## [Information shown]

━━━━━━━━━━━━━━━━━━━━

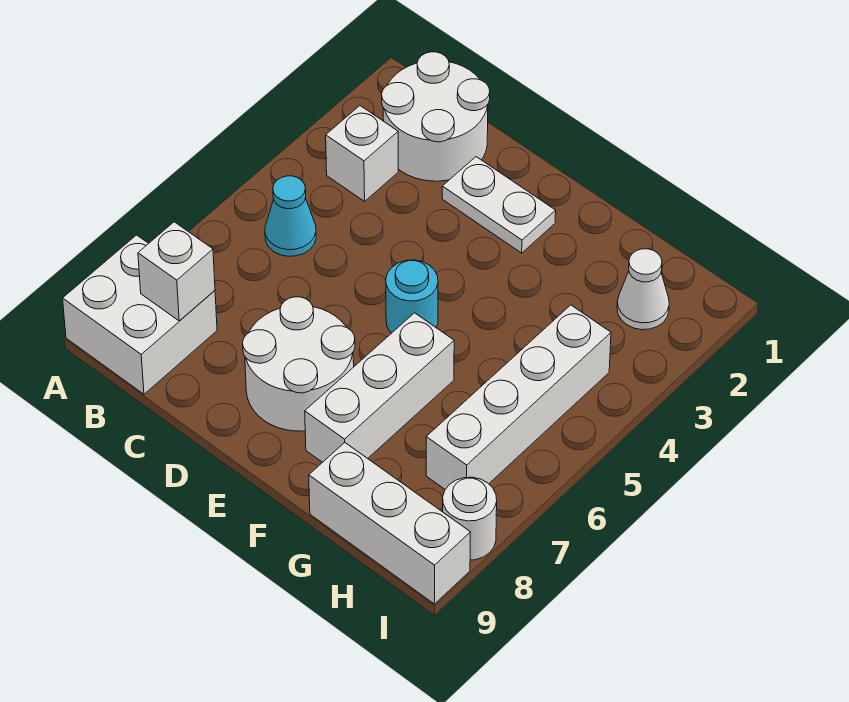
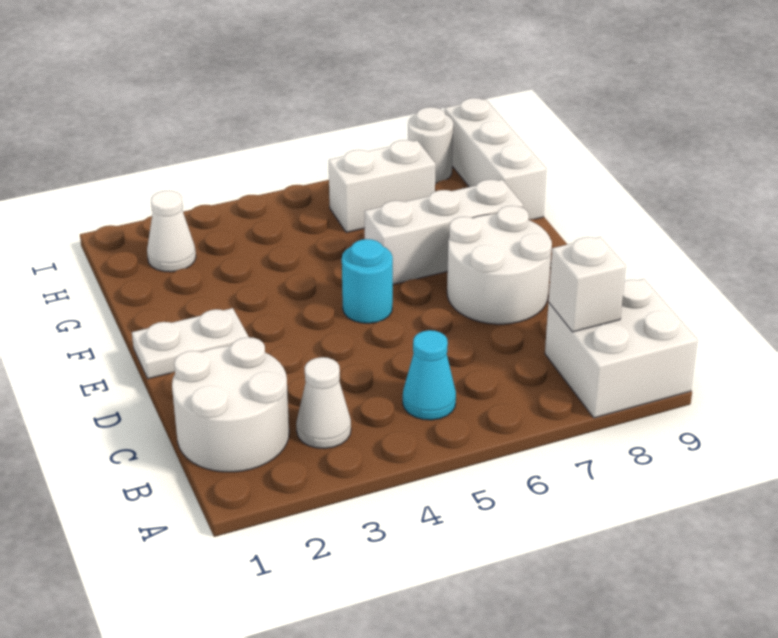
white brick B3 level 1 -> white cone B3 level 1
white plate D2:E2 level 1 -> white plate E1:E2 level 1
white brick H4:H7 level 1 -> white brick H6:H7 level 1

━━━━━━━━━━━━━━━━━━━━

## [What to produce]
Every line above must appear in the answer unchanged, and no picture may appear in it.

## [Output for this exercise]
white brick B3 level 1 -> white cone B3 level 1
white plate D2:E2 level 1 -> white plate E1:E2 level 1
white brick H4:H7 level 1 -> white brick H6:H7 level 1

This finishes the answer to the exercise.